From the material below, set down exactly the lines that run from the one containing "purple plate L8:M9" to the one containing "none -> red brick G10:H10 level 2", minus the pictures.

BEGIN

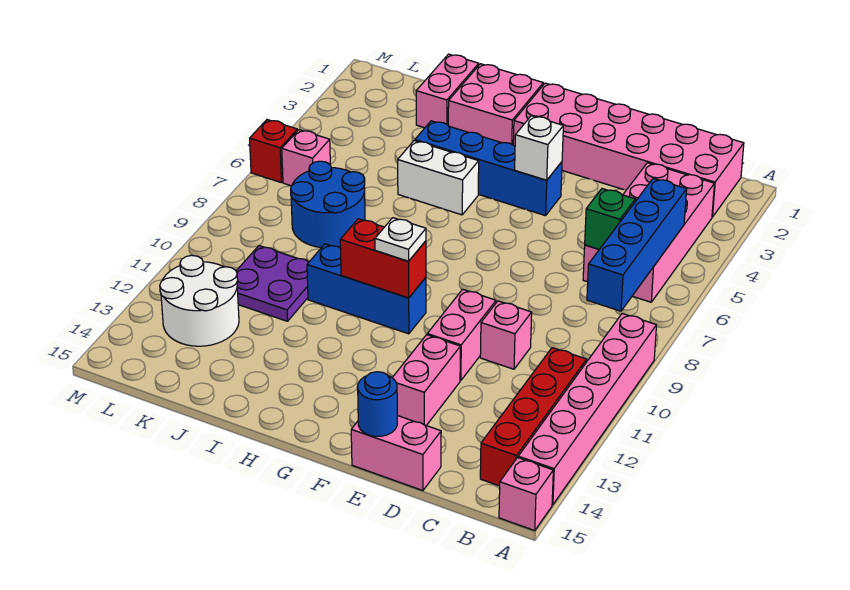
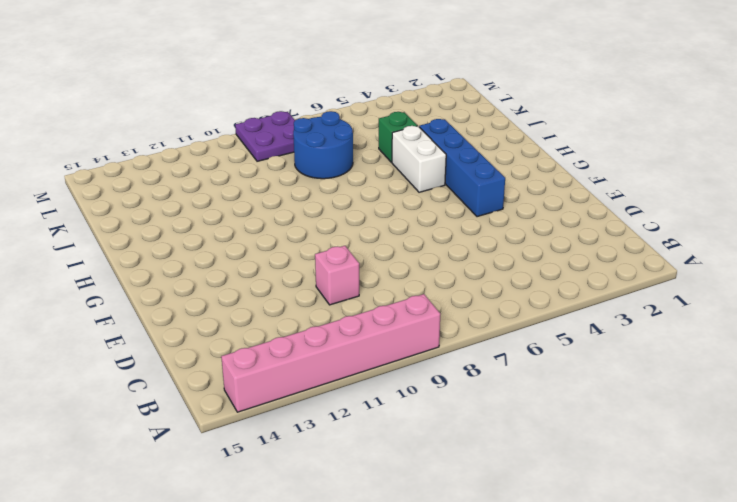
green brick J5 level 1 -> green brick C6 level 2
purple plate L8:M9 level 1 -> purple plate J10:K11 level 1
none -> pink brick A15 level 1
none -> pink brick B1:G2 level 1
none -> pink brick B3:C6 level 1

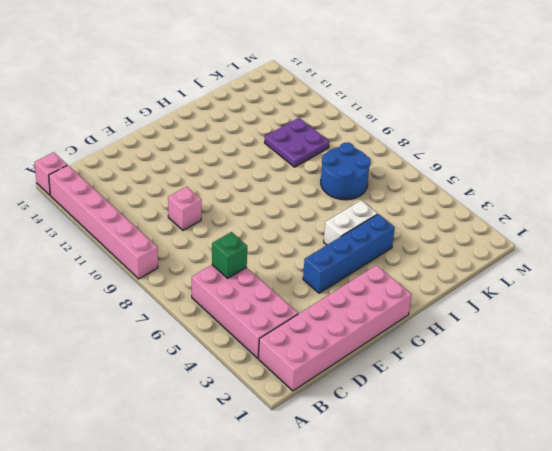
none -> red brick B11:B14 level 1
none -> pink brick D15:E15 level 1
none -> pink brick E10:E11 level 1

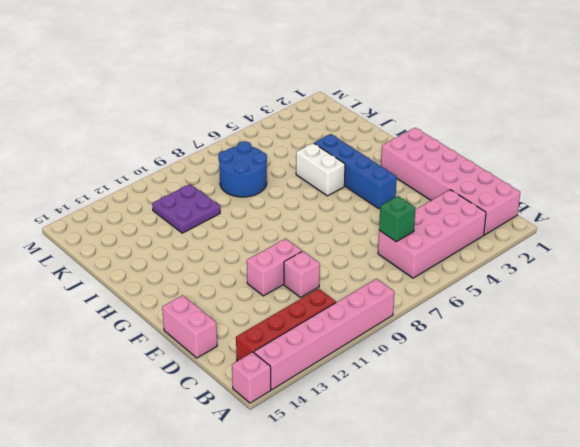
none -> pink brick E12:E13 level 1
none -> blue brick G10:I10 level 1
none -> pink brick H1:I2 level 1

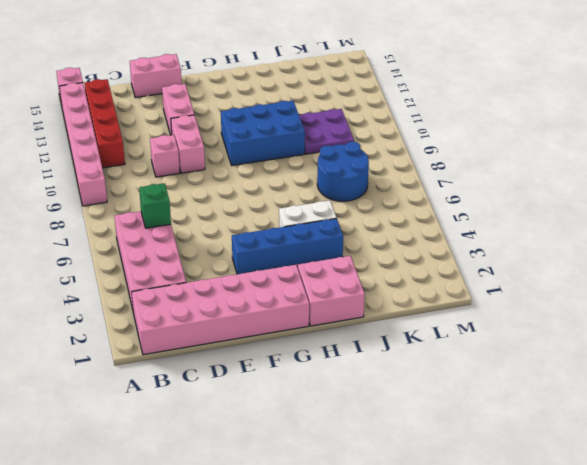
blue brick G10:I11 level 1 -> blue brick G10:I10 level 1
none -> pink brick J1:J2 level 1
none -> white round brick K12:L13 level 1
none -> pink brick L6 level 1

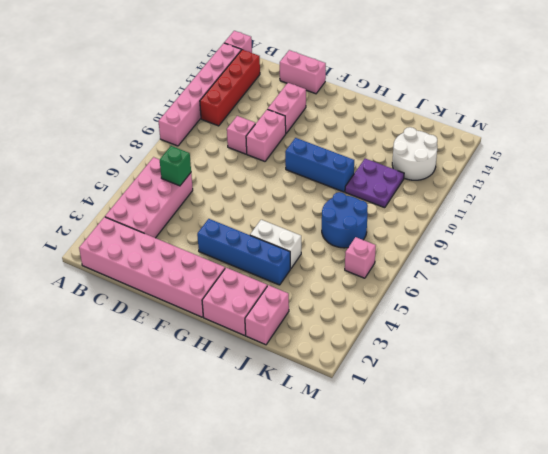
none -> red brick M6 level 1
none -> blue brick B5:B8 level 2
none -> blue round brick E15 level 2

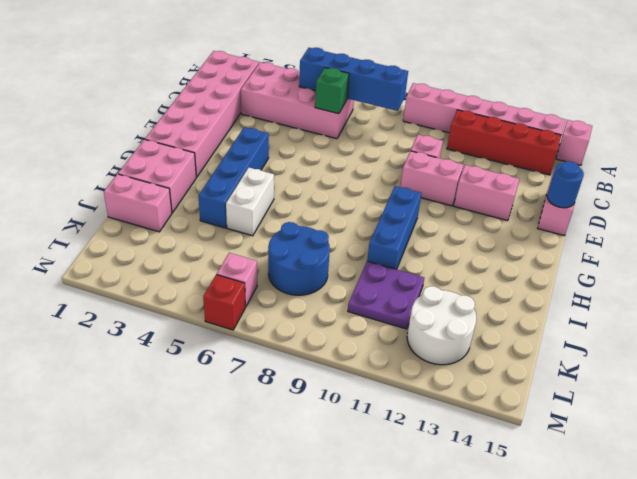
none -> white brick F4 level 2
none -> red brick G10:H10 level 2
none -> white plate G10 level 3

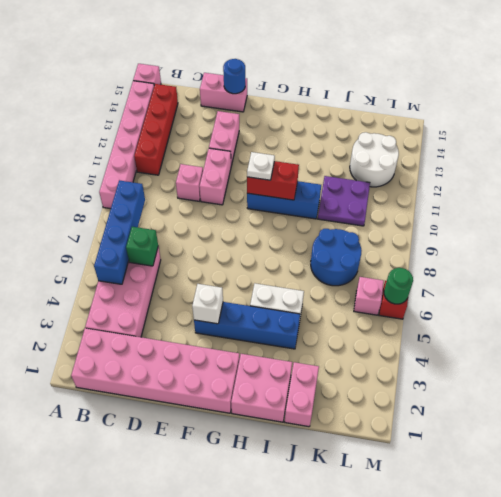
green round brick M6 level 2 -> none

END

### EXERCISE RESULT
purple plate L8:M9 level 1 -> purple plate J10:K11 level 1
none -> pink brick A15 level 1
none -> pink brick B1:G2 level 1
none -> pink brick B3:C6 level 1

none -> red brick B11:B14 level 1
none -> pink brick D15:E15 level 1
none -> pink brick E10:E11 level 1

none -> pink brick E12:E13 level 1
none -> blue brick G10:I10 level 1
none -> pink brick H1:I2 level 1

blue brick G10:I11 level 1 -> blue brick G10:I10 level 1
none -> pink brick J1:J2 level 1
none -> white round brick K12:L13 level 1
none -> pink brick L6 level 1

none -> red brick M6 level 1
none -> blue brick B5:B8 level 2
none -> blue round brick E15 level 2

none -> white brick F4 level 2
none -> red brick G10:H10 level 2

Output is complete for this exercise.